DIRECTIVE:
Convert the listing below into a Markdown table with the columns "Index" and "Entry": number each nonblank line in sequence under Index and put the line itself under Entry, skipping blank lines.
** start of STORED RECORDS **
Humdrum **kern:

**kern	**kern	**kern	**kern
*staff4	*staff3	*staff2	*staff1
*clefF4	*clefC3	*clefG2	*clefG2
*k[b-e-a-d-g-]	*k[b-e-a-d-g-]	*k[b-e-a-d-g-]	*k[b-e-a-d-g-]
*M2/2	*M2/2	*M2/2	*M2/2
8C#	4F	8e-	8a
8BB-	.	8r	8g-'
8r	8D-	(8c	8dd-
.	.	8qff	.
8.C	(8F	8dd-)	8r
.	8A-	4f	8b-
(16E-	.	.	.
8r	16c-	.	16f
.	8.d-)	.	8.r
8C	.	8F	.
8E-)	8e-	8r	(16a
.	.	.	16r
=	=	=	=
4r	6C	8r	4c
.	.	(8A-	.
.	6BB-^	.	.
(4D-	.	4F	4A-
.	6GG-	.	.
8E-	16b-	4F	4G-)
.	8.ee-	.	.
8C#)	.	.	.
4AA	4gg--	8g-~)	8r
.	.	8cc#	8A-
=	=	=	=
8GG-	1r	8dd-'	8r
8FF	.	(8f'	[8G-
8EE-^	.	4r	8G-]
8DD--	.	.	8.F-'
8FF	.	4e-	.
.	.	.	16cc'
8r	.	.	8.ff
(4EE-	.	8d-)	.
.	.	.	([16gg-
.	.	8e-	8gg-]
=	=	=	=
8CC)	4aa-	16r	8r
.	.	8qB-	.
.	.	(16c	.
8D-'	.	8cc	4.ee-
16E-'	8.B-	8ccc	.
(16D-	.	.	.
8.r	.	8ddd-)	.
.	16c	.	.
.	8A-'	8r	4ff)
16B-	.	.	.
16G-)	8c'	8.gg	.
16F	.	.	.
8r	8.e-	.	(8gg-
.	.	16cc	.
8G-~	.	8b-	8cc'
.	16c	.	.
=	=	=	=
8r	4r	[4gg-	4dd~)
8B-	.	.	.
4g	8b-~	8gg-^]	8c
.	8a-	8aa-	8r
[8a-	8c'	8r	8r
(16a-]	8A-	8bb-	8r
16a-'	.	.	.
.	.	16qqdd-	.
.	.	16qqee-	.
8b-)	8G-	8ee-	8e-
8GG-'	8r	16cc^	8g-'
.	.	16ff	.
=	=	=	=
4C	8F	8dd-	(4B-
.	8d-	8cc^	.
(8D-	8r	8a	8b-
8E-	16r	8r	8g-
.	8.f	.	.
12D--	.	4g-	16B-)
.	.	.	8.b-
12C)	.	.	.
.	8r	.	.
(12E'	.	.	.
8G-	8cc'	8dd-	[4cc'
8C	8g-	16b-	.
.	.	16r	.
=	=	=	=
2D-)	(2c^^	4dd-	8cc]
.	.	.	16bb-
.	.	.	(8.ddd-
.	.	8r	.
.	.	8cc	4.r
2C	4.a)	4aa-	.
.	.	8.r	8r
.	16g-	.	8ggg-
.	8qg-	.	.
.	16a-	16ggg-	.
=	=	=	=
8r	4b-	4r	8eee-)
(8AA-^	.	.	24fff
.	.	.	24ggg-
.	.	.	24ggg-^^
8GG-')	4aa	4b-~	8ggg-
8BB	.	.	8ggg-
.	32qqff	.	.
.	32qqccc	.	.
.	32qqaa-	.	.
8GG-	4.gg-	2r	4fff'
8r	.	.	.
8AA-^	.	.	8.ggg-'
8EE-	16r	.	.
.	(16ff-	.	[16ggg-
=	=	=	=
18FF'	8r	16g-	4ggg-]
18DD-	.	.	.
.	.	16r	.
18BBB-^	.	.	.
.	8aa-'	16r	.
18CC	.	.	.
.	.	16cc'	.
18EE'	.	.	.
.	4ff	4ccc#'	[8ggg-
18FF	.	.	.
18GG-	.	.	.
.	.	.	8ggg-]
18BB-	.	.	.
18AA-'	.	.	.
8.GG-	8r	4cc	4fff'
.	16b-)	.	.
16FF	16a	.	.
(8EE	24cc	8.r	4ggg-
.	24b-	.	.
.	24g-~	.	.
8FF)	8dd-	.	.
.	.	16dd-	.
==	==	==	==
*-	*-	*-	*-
** end of STORED RECORDS **
WRITTEN ANSWER:
| Index | Entry |
|---|---|
| 1 | Humdrum **kern: |
| 2 | **kern	**kern	**kern	**kern |
| 3 | *staff4	*staff3	*staff2	*staff1 |
| 4 | *clefF4	*clefC3	*clefG2	*clefG2 |
| 5 | *k[b-e-a-d-g-]	*k[b-e-a-d-g-]	*k[b-e-a-d-g-]	*k[b-e-a-d-g-] |
| 6 | *M2/2	*M2/2	*M2/2	*M2/2 |
| 7 | 8C#	4F	8e-	8a |
| 8 | 8BB-	.	8r	8g-' |
| 9 | 8r	8D-	(8c	8dd- |
| 10 | .	.	8qff	. |
| 11 | 8.C	(8F	8dd-)	8r |
| 12 | .	8A-	4f	8b- |
| 13 | (16E-	.	.	. |
| 14 | 8r	16c-	.	16f |
| 15 | .	8.d-)	.	8.r |
| 16 | 8C	.	8F	. |
| 17 | 8E-)	8e-	8r	(16a |
| 18 | .	.	.	16r |
| 19 | =	=	=	= |
| 20 | 4r	6C	8r	4c |
| 21 | .	.	(8A-	. |
| 22 | .	6BB-^	.	. |
| 23 | (4D-	.	4F	4A- |
| 24 | .	6GG-	.	. |
| 25 | 8E-	16b-	4F	4G-) |
| 26 | .	8.ee-	.	. |
| 27 | 8C#)	.	.	. |
| 28 | 4AA	4gg--	8g-~)	8r |
| 29 | .	.	8cc#	8A- |
| 30 | =	=	=	= |
| 31 | 8GG-	1r	8dd-'	8r |
| 32 | 8FF	.	(8f'	[8G- |
| 33 | 8EE-^	.	4r	8G-] |
| 34 | 8DD--	.	.	8.F-' |
| 35 | 8FF	.	4e-	. |
| 36 | .	.	.	16cc' |
| 37 | 8r	.	.	8.ff |
| 38 | (4EE-	.	8d-)	. |
| 39 | .	.	.	([16gg- |
| 40 | .	.	8e-	8gg-] |
| 41 | =	=	=	= |
| 42 | 8CC)	4aa-	16r	8r |
| 43 | .	.	8qB-	. |
| 44 | .	.	(16c	. |
| 45 | 8D-'	.	8cc	4.ee- |
| 46 | 16E-'	8.B-	8ccc	. |
| 47 | (16D-	.	.	. |
| 48 | 8.r	.	8ddd-)	. |
| 49 | .	16c	.	. |
| 50 | .	8A-'	8r	4ff) |
| 51 | 16B-	.	.	. |
| 52 | 16G-)	8c'	8.gg	. |
| 53 | 16F	.	.	. |
| 54 | 8r	8.e-	.	(8gg- |
| 55 | .	.	16cc	. |
| 56 | 8G-~	.	8b-	8cc' |
| 57 | .	16c	.	. |
| 58 | =	=	=	= |
| 59 | 8r	4r	[4gg-	4dd~) |
| 60 | 8B-	.	.	. |
| 61 | 4g	8b-~	8gg-^]	8c |
| 62 | .	8a-	8aa-	8r |
| 63 | [8a-	8c'	8r	8r |
| 64 | (16a-]	8A-	8bb-	8r |
| 65 | 16a-'	.	.	. |
| 66 | .	.	16qqdd-	. |
| 67 | .	.	16qqee-	. |
| 68 | 8b-)	8G-	8ee-	8e- |
| 69 | 8GG-'	8r	16cc^	8g-' |
| 70 | .	.	16ff	. |
| 71 | =	=	=	= |
| 72 | 4C	8F	8dd-	(4B- |
| 73 | .	8d-	8cc^	. |
| 74 | (8D-	8r	8a	8b- |
| 75 | 8E-	16r	8r	8g- |
| 76 | .	8.f	.	. |
| 77 | 12D--	.	4g-	16B-) |
| 78 | .	.	.	8.b- |
| 79 | 12C)	.	.	. |
| 80 | .	8r	.	. |
| 81 | (12E'	.	.	. |
| 82 | 8G-	8cc'	8dd-	[4cc' |
| 83 | 8C	8g-	16b-	. |
| 84 | .	.	16r	. |
| 85 | =	=	=	= |
| 86 | 2D-)	(2c^^	4dd-	8cc] |
| 87 | .	.	.	16bb- |
| 88 | .	.	.	(8.ddd- |
| 89 | .	.	8r	. |
| 90 | .	.	8cc	4.r |
| 91 | 2C	4.a)	4aa-	. |
| 92 | .	.	8.r	8r |
| 93 | .	16g-	.	8ggg- |
| 94 | .	8qg-	.	. |
| 95 | .	16a-	16ggg-	. |
| 96 | =	=	=	= |
| 97 | 8r	4b-	4r	8eee-) |
| 98 | (8AA-^	.	.	24fff |
| 99 | .	.	.	24ggg- |
| 100 | .	.	.	24ggg-^^ |
| 101 | 8GG-')	4aa	4b-~	8ggg- |
| 102 | 8BB	.	.	8ggg- |
| 103 | .	32qqff	.	. |
| 104 | .	32qqccc	.	. |
| 105 | .	32qqaa-	.	. |
| 106 | 8GG-	4.gg-	2r	4fff' |
| 107 | 8r	.	.	. |
| 108 | 8AA-^	.	.	8.ggg-' |
| 109 | 8EE-	16r	.	. |
| 110 | .	(16ff-	.	[16ggg- |
| 111 | =	=	=	= |
| 112 | 18FF'	8r	16g-	4ggg-] |
| 113 | 18DD-	.	.	. |
| 114 | .	.	16r	. |
| 115 | 18BBB-^	.	.	. |
| 116 | .	8aa-'	16r	. |
| 117 | 18CC	.	.	. |
| 118 | .	.	16cc'	. |
| 119 | 18EE'	.	.	. |
| 120 | .	4ff	4ccc#'	[8ggg- |
| 121 | 18FF	.	.	. |
| 122 | 18GG-	.	.	. |
| 123 | .	.	.	8ggg-] |
| 124 | 18BB-	.	.	. |
| 125 | 18AA-'	.	.	. |
| 126 | 8.GG-	8r	4cc	4fff' |
| 127 | .	16b-)	.	. |
| 128 | 16FF	16a	.	. |
| 129 | (8EE	24cc	8.r	4ggg- |
| 130 | .	24b-	.	. |
| 131 | .	24g-~	.	. |
| 132 | 8FF)	8dd-	.	. |
| 133 | .	.	16dd-	. |
| 134 | ==	==	==	== |
| 135 | *-	*-	*-	*- |